Stored items
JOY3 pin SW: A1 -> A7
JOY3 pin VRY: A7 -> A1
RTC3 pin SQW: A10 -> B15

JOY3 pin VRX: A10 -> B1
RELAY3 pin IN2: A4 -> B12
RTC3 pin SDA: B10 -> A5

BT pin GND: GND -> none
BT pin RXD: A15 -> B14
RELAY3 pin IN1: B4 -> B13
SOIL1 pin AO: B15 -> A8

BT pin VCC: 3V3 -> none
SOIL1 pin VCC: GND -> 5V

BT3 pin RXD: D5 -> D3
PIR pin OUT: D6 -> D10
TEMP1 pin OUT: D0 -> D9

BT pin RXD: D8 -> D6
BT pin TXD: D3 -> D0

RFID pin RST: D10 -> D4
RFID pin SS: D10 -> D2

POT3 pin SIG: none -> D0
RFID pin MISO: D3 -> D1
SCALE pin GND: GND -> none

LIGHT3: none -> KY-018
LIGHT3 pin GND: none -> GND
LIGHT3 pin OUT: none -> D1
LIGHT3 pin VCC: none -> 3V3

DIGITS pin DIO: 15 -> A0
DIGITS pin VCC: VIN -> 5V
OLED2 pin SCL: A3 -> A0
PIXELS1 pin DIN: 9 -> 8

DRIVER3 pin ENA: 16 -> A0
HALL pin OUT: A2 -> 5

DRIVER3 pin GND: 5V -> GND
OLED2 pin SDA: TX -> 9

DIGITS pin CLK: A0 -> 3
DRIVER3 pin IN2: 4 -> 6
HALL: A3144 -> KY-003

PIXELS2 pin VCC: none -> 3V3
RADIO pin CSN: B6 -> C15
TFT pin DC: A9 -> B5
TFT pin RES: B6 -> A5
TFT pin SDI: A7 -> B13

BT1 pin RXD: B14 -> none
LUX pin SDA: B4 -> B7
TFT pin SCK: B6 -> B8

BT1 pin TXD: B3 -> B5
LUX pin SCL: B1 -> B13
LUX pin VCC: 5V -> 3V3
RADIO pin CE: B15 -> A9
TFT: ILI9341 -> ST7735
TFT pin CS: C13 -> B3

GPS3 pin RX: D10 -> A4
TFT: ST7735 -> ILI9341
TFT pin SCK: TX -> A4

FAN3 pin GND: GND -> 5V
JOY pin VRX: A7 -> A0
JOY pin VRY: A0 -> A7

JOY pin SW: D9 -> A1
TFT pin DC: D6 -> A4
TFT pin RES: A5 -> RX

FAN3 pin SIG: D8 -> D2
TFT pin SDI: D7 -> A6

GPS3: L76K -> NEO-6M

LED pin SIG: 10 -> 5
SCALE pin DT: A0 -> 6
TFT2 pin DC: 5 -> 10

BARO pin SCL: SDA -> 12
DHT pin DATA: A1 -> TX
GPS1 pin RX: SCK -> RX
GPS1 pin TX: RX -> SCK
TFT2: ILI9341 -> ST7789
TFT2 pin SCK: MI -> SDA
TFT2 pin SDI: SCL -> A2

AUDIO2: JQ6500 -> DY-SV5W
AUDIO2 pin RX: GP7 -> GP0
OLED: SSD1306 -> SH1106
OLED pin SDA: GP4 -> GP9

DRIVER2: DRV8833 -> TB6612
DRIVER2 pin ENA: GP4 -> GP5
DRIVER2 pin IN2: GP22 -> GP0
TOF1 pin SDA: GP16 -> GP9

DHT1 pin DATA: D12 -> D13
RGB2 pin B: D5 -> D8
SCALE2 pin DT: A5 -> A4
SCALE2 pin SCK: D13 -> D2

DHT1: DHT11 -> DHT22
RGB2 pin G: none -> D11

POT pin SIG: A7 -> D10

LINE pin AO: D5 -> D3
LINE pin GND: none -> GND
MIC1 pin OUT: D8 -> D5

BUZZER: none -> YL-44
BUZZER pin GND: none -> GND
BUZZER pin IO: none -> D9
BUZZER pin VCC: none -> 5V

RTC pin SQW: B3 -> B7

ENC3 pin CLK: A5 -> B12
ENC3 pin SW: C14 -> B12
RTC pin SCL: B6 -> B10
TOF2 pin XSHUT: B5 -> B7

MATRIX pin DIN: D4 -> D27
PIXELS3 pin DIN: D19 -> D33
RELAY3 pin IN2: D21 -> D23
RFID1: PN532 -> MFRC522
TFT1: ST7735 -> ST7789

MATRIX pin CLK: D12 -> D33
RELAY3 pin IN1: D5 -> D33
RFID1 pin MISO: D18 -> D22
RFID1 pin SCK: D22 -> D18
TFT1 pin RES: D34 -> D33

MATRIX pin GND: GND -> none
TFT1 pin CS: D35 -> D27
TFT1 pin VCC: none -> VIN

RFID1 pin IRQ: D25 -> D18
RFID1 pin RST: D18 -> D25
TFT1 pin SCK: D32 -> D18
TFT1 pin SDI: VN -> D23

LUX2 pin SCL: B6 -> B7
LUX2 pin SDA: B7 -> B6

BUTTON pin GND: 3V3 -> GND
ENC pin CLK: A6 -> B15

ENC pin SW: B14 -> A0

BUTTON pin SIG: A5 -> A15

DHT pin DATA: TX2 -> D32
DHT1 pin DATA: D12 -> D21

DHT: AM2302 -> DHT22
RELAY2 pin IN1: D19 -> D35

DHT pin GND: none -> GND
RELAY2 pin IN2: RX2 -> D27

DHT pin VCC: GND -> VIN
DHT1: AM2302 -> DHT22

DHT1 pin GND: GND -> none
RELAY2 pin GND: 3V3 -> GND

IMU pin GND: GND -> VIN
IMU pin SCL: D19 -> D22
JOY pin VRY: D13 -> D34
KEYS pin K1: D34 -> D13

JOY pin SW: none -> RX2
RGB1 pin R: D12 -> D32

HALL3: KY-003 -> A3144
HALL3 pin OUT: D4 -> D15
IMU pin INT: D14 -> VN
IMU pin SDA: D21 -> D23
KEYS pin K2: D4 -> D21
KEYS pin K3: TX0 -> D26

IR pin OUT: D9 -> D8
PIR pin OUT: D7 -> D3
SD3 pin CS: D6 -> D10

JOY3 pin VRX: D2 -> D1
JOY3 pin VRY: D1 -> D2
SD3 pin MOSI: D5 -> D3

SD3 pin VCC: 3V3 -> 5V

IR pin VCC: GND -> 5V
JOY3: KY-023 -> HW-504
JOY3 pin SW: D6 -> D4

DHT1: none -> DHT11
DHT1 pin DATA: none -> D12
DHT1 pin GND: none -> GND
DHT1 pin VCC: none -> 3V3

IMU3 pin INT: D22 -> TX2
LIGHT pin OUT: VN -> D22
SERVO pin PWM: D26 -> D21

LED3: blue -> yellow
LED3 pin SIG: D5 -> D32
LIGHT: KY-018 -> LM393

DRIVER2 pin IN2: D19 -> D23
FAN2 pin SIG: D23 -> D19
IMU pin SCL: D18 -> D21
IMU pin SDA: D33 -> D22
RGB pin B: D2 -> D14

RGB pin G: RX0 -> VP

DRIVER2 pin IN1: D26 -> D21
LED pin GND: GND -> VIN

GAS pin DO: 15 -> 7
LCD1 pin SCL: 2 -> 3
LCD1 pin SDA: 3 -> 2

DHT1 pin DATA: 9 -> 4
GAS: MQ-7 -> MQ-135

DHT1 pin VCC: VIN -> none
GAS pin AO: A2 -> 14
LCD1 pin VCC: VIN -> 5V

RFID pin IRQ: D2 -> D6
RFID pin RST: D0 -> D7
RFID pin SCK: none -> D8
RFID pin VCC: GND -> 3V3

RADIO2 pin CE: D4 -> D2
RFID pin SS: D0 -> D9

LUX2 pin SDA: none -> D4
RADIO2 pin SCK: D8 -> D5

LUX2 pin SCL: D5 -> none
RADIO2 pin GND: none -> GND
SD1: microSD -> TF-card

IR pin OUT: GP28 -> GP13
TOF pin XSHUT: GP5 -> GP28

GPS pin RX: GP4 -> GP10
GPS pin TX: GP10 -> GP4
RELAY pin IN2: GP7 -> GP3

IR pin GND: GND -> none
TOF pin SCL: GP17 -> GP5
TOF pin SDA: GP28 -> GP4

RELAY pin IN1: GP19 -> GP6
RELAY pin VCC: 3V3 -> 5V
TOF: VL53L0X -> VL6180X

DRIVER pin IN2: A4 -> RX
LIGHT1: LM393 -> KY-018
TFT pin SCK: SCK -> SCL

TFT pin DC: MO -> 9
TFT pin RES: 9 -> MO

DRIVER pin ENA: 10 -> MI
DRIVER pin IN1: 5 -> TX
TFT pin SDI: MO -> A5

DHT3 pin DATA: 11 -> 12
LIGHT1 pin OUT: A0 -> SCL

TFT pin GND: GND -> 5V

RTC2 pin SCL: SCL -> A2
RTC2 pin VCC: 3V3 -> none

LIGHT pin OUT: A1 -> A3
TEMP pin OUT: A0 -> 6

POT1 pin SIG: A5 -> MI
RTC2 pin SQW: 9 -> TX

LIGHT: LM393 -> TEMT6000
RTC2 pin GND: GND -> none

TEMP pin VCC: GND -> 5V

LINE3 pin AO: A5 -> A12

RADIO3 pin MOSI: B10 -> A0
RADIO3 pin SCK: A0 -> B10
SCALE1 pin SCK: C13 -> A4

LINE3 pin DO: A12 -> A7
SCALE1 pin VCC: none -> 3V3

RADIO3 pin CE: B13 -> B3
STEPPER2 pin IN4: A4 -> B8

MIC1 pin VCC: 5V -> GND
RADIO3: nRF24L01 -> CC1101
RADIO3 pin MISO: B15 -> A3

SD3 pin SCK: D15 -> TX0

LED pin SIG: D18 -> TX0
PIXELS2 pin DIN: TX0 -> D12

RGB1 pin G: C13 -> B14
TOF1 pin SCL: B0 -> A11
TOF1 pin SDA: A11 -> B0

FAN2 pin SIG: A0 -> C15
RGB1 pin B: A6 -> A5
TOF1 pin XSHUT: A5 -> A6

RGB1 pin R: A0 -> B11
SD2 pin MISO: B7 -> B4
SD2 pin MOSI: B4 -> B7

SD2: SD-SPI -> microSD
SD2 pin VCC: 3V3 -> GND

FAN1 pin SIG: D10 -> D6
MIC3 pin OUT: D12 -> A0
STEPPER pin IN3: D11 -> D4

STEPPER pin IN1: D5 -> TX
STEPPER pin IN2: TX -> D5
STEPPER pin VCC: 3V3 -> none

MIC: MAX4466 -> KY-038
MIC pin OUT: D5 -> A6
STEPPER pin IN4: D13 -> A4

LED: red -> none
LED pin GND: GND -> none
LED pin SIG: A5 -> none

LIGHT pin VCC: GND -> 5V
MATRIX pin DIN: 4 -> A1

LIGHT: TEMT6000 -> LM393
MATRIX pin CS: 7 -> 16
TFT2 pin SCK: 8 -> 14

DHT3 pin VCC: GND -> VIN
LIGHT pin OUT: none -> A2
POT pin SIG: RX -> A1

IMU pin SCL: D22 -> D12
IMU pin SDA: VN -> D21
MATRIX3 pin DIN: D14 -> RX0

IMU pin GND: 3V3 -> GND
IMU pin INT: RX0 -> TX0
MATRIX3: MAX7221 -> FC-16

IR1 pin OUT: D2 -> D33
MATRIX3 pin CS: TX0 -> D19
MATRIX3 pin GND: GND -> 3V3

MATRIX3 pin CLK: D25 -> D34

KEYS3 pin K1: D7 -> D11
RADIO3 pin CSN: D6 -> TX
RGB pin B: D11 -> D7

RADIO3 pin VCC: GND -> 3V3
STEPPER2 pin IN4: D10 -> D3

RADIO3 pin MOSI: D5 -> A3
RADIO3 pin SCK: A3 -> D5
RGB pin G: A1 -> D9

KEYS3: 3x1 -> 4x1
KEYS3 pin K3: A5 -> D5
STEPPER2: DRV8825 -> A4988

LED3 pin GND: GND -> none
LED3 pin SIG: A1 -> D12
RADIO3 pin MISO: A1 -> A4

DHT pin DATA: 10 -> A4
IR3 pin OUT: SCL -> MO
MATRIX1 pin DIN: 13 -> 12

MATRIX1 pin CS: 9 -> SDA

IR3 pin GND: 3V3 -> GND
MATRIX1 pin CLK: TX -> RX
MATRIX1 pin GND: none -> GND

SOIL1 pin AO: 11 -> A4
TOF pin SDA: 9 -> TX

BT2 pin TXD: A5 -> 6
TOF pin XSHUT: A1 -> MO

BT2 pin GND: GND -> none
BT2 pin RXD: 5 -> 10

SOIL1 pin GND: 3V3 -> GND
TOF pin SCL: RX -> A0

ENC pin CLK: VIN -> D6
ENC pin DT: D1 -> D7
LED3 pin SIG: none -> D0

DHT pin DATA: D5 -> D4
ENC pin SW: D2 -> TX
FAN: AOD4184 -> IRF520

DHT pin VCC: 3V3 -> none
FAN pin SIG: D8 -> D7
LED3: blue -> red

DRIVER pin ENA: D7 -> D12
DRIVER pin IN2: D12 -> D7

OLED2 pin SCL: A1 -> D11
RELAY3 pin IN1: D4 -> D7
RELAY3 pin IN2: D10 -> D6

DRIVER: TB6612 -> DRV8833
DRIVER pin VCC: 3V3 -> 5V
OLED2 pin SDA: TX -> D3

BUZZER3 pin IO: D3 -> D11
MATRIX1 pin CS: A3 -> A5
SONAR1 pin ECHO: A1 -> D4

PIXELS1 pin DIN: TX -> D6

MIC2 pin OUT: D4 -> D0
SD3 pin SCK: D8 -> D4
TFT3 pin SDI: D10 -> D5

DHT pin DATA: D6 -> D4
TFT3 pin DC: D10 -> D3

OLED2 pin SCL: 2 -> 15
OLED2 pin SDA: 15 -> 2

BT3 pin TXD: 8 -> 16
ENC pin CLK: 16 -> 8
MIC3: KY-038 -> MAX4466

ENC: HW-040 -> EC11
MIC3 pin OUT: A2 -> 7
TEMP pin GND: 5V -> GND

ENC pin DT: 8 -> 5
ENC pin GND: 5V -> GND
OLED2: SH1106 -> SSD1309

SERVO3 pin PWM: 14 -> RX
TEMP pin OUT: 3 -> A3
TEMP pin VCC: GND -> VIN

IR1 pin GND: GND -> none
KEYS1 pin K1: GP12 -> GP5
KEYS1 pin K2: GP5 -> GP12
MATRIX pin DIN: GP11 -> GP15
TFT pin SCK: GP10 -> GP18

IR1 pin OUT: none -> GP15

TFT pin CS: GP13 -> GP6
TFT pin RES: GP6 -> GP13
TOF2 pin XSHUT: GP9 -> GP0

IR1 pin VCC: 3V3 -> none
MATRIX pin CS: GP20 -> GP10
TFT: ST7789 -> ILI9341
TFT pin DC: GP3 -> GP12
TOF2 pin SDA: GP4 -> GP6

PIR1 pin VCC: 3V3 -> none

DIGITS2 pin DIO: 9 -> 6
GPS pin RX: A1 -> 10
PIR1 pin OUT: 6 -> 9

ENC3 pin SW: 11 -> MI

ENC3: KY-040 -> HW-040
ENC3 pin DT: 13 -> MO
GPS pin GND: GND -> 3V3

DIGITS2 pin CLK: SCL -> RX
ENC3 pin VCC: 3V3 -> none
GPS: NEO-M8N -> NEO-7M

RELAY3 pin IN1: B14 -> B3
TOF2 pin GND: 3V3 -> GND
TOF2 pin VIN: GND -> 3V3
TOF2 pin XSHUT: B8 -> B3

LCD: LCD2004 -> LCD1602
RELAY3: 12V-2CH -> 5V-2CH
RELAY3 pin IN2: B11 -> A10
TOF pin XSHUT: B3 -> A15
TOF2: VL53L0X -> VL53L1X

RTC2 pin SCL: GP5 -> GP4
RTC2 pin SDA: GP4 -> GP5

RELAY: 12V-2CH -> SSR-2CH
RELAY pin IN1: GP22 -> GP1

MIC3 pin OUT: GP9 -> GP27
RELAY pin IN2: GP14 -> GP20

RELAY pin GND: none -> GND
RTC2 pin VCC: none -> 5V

Activity.
The lines above from the one with "SD2 pin MOSI: B4 -> B7" through the one with "LIGHT: TEMT6000 -> LM393" are to be duplicated exactly, ends included, with nothing added.

Problem solution.
SD2 pin MOSI: B4 -> B7

SD2: SD-SPI -> microSD
SD2 pin VCC: 3V3 -> GND

FAN1 pin SIG: D10 -> D6
MIC3 pin OUT: D12 -> A0
STEPPER pin IN3: D11 -> D4

STEPPER pin IN1: D5 -> TX
STEPPER pin IN2: TX -> D5
STEPPER pin VCC: 3V3 -> none

MIC: MAX4466 -> KY-038
MIC pin OUT: D5 -> A6
STEPPER pin IN4: D13 -> A4

LED: red -> none
LED pin GND: GND -> none
LED pin SIG: A5 -> none

LIGHT pin VCC: GND -> 5V
MATRIX pin DIN: 4 -> A1

LIGHT: TEMT6000 -> LM393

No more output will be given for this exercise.